**EXERCISE DIRECTIONS:** Rewrite all of the material below, swapping every "px" for "pixels" and leaving everything else unchanged.

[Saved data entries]
******************************

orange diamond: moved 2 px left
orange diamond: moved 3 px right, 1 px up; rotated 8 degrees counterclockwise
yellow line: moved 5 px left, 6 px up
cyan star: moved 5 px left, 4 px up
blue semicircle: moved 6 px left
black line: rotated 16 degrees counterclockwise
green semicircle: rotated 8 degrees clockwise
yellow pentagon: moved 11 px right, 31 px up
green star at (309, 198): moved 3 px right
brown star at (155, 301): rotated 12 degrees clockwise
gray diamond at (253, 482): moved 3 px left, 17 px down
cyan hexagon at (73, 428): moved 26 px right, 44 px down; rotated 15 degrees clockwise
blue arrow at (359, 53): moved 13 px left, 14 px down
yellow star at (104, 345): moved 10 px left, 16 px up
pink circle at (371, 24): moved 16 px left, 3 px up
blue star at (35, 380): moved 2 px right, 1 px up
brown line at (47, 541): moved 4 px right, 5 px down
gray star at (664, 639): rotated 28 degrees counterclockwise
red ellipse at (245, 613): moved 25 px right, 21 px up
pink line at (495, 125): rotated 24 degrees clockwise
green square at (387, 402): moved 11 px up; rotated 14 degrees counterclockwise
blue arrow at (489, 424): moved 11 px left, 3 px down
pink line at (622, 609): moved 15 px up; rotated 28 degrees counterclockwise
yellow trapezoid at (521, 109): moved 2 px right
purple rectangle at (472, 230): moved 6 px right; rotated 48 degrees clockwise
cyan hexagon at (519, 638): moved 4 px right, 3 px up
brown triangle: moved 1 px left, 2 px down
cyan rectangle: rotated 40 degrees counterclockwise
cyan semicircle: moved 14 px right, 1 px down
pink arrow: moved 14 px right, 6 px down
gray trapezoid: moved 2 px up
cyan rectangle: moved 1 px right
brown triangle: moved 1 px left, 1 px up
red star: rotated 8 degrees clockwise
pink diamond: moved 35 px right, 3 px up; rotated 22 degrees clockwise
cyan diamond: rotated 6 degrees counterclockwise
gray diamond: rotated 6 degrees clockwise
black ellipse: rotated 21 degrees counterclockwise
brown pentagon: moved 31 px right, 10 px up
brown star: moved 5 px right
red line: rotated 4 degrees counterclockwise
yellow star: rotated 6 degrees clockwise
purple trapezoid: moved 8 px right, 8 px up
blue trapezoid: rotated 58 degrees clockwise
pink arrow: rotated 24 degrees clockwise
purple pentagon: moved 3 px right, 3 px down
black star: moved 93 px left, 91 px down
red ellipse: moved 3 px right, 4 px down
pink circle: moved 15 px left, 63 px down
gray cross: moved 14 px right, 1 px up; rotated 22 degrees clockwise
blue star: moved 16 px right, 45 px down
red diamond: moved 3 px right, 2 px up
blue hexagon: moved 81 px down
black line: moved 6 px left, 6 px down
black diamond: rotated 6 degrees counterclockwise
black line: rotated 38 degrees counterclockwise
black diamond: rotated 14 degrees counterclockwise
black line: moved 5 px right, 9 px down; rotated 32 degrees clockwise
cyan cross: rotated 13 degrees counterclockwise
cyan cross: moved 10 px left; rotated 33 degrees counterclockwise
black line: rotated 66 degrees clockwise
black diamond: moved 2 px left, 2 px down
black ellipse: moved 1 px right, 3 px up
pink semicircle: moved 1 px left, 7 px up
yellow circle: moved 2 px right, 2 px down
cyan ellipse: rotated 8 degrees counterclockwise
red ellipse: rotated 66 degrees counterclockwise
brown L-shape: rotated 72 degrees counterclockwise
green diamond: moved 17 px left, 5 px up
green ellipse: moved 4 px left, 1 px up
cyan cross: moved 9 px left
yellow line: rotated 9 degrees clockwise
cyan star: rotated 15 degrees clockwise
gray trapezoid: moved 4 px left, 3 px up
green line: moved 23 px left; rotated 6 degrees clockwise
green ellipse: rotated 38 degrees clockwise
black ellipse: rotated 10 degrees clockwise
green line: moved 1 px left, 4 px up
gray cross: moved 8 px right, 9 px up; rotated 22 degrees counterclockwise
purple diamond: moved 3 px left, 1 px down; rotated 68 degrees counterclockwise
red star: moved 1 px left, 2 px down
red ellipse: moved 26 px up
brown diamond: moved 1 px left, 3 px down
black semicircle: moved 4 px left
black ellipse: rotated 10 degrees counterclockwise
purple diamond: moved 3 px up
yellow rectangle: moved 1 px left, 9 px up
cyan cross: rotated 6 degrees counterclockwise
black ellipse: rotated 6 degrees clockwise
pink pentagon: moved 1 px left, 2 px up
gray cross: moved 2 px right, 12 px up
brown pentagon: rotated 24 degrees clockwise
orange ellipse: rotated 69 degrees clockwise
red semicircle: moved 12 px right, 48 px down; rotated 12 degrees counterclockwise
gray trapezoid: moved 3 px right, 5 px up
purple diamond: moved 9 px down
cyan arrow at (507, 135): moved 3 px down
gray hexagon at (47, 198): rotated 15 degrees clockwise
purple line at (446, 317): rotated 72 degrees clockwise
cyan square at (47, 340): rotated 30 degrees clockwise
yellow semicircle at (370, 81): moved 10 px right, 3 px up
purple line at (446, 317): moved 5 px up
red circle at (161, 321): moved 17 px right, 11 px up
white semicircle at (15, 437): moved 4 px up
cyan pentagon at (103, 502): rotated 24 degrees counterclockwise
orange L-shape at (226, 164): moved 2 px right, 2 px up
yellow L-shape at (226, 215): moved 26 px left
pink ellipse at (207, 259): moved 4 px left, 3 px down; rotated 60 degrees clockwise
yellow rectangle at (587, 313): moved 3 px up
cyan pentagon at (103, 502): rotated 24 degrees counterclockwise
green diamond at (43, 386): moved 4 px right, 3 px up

******************************

**RESULT:**
orange diamond: moved 2 pixels left
orange diamond: moved 3 pixels right, 1 pixels up; rotated 8 degrees counterclockwise
yellow line: moved 5 pixels left, 6 pixels up
cyan star: moved 5 pixels left, 4 pixels up
blue semicircle: moved 6 pixels left
black line: rotated 16 degrees counterclockwise
green semicircle: rotated 8 degrees clockwise
yellow pentagon: moved 11 pixels right, 31 pixels up
green star at (309, 198): moved 3 pixels right
brown star at (155, 301): rotated 12 degrees clockwise
gray diamond at (253, 482): moved 3 pixels left, 17 pixels down
cyan hexagon at (73, 428): moved 26 pixels right, 44 pixels down; rotated 15 degrees clockwise
blue arrow at (359, 53): moved 13 pixels left, 14 pixels down
yellow star at (104, 345): moved 10 pixels left, 16 pixels up
pink circle at (371, 24): moved 16 pixels left, 3 pixels up
blue star at (35, 380): moved 2 pixels right, 1 pixels up
brown line at (47, 541): moved 4 pixels right, 5 pixels down
gray star at (664, 639): rotated 28 degrees counterclockwise
red ellipse at (245, 613): moved 25 pixels right, 21 pixels up
pink line at (495, 125): rotated 24 degrees clockwise
green square at (387, 402): moved 11 pixels up; rotated 14 degrees counterclockwise
blue arrow at (489, 424): moved 11 pixels left, 3 pixels down
pink line at (622, 609): moved 15 pixels up; rotated 28 degrees counterclockwise
yellow trapezoid at (521, 109): moved 2 pixels right
purple rectangle at (472, 230): moved 6 pixels right; rotated 48 degrees clockwise
cyan hexagon at (519, 638): moved 4 pixels right, 3 pixels up
brown triangle: moved 1 pixels left, 2 pixels down
cyan rectangle: rotated 40 degrees counterclockwise
cyan semicircle: moved 14 pixels right, 1 pixels down
pink arrow: moved 14 pixels right, 6 pixels down
gray trapezoid: moved 2 pixels up
cyan rectangle: moved 1 pixels right
brown triangle: moved 1 pixels left, 1 pixels up
red star: rotated 8 degrees clockwise
pink diamond: moved 35 pixels right, 3 pixels up; rotated 22 degrees clockwise
cyan diamond: rotated 6 degrees counterclockwise
gray diamond: rotated 6 degrees clockwise
black ellipse: rotated 21 degrees counterclockwise
brown pentagon: moved 31 pixels right, 10 pixels up
brown star: moved 5 pixels right
red line: rotated 4 degrees counterclockwise
yellow star: rotated 6 degrees clockwise
purple trapezoid: moved 8 pixels right, 8 pixels up
blue trapezoid: rotated 58 degrees clockwise
pink arrow: rotated 24 degrees clockwise
purple pentagon: moved 3 pixels right, 3 pixels down
black star: moved 93 pixels left, 91 pixels down
red ellipse: moved 3 pixels right, 4 pixels down
pink circle: moved 15 pixels left, 63 pixels down
gray cross: moved 14 pixels right, 1 pixels up; rotated 22 degrees clockwise
blue star: moved 16 pixels right, 45 pixels down
red diamond: moved 3 pixels right, 2 pixels up
blue hexagon: moved 81 pixels down
black line: moved 6 pixels left, 6 pixels down
black diamond: rotated 6 degrees counterclockwise
black line: rotated 38 degrees counterclockwise
black diamond: rotated 14 degrees counterclockwise
black line: moved 5 pixels right, 9 pixels down; rotated 32 degrees clockwise
cyan cross: rotated 13 degrees counterclockwise
cyan cross: moved 10 pixels left; rotated 33 degrees counterclockwise
black line: rotated 66 degrees clockwise
black diamond: moved 2 pixels left, 2 pixels down
black ellipse: moved 1 pixels right, 3 pixels up
pink semicircle: moved 1 pixels left, 7 pixels up
yellow circle: moved 2 pixels right, 2 pixels down
cyan ellipse: rotated 8 degrees counterclockwise
red ellipse: rotated 66 degrees counterclockwise
brown L-shape: rotated 72 degrees counterclockwise
green diamond: moved 17 pixels left, 5 pixels up
green ellipse: moved 4 pixels left, 1 pixels up
cyan cross: moved 9 pixels left
yellow line: rotated 9 degrees clockwise
cyan star: rotated 15 degrees clockwise
gray trapezoid: moved 4 pixels left, 3 pixels up
green line: moved 23 pixels left; rotated 6 degrees clockwise
green ellipse: rotated 38 degrees clockwise
black ellipse: rotated 10 degrees clockwise
green line: moved 1 pixels left, 4 pixels up
gray cross: moved 8 pixels right, 9 pixels up; rotated 22 degrees counterclockwise
purple diamond: moved 3 pixels left, 1 pixels down; rotated 68 degrees counterclockwise
red star: moved 1 pixels left, 2 pixels down
red ellipse: moved 26 pixels up
brown diamond: moved 1 pixels left, 3 pixels down
black semicircle: moved 4 pixels left
black ellipse: rotated 10 degrees counterclockwise
purple diamond: moved 3 pixels up
yellow rectangle: moved 1 pixels left, 9 pixels up
cyan cross: rotated 6 degrees counterclockwise
black ellipse: rotated 6 degrees clockwise
pink pentagon: moved 1 pixels left, 2 pixels up
gray cross: moved 2 pixels right, 12 pixels up
brown pentagon: rotated 24 degrees clockwise
orange ellipse: rotated 69 degrees clockwise
red semicircle: moved 12 pixels right, 48 pixels down; rotated 12 degrees counterclockwise
gray trapezoid: moved 3 pixels right, 5 pixels up
purple diamond: moved 9 pixels down
cyan arrow at (507, 135): moved 3 pixels down
gray hexagon at (47, 198): rotated 15 degrees clockwise
purple line at (446, 317): rotated 72 degrees clockwise
cyan square at (47, 340): rotated 30 degrees clockwise
yellow semicircle at (370, 81): moved 10 pixels right, 3 pixels up
purple line at (446, 317): moved 5 pixels up
red circle at (161, 321): moved 17 pixels right, 11 pixels up
white semicircle at (15, 437): moved 4 pixels up
cyan pentagon at (103, 502): rotated 24 degrees counterclockwise
orange L-shape at (226, 164): moved 2 pixels right, 2 pixels up
yellow L-shape at (226, 215): moved 26 pixels left
pink ellipse at (207, 259): moved 4 pixels left, 3 pixels down; rotated 60 degrees clockwise
yellow rectangle at (587, 313): moved 3 pixels up
cyan pentagon at (103, 502): rotated 24 degrees counterclockwise
green diamond at (43, 386): moved 4 pixels right, 3 pixels up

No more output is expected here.